■ EXERCISE OBJECTIVE: A faithful copy of the listing below is needed, with its pictures left out.

>>>

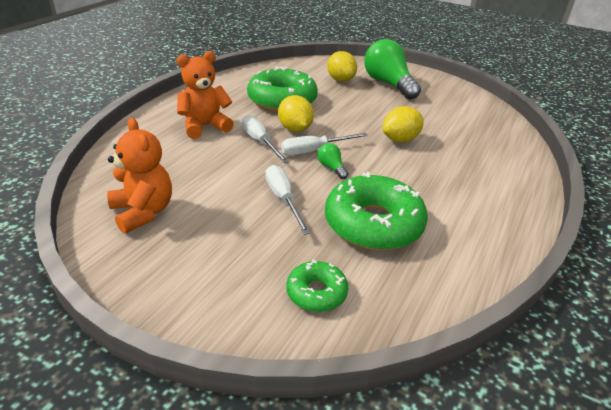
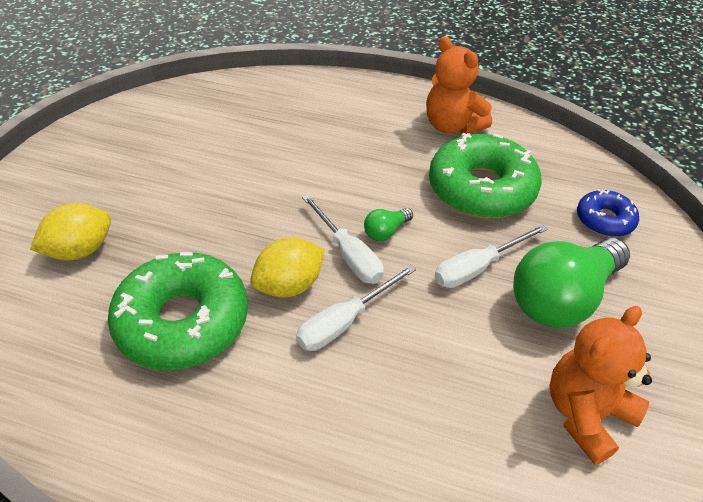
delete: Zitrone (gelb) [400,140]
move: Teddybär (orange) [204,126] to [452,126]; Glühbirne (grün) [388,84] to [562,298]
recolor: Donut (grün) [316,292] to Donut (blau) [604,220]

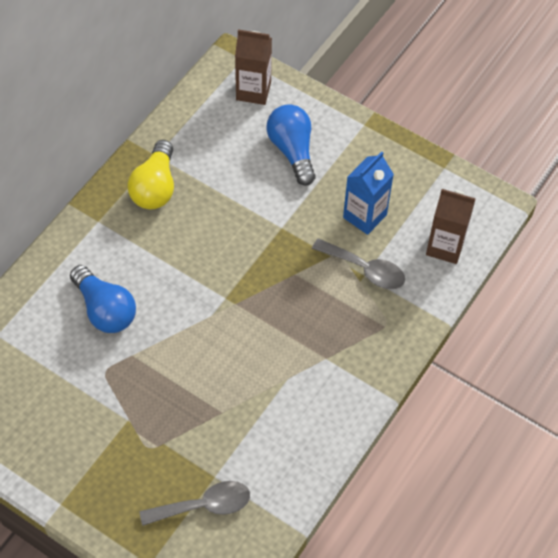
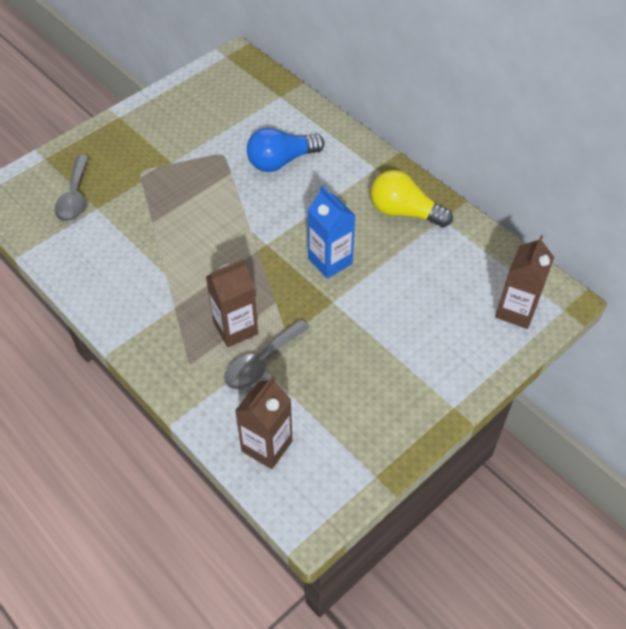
delete: Glühbirne (blau) [292,151]
insert: Getränkekarton (braun) [235,328]
move: Getränkekarton (blau) [364,216] to [330,261]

<<<

■ YOUR RESPONSE:
delete: Zitrone (gelb) [400,140]
move: Teddybär (orange) [204,126] to [452,126]; Glühbirne (grün) [388,84] to [562,298]
recolor: Donut (grün) [316,292] to Donut (blau) [604,220]

delete: Glühbirne (blau) [292,151]
insert: Getränkekarton (braun) [235,328]
move: Getränkekarton (blau) [364,216] to [330,261]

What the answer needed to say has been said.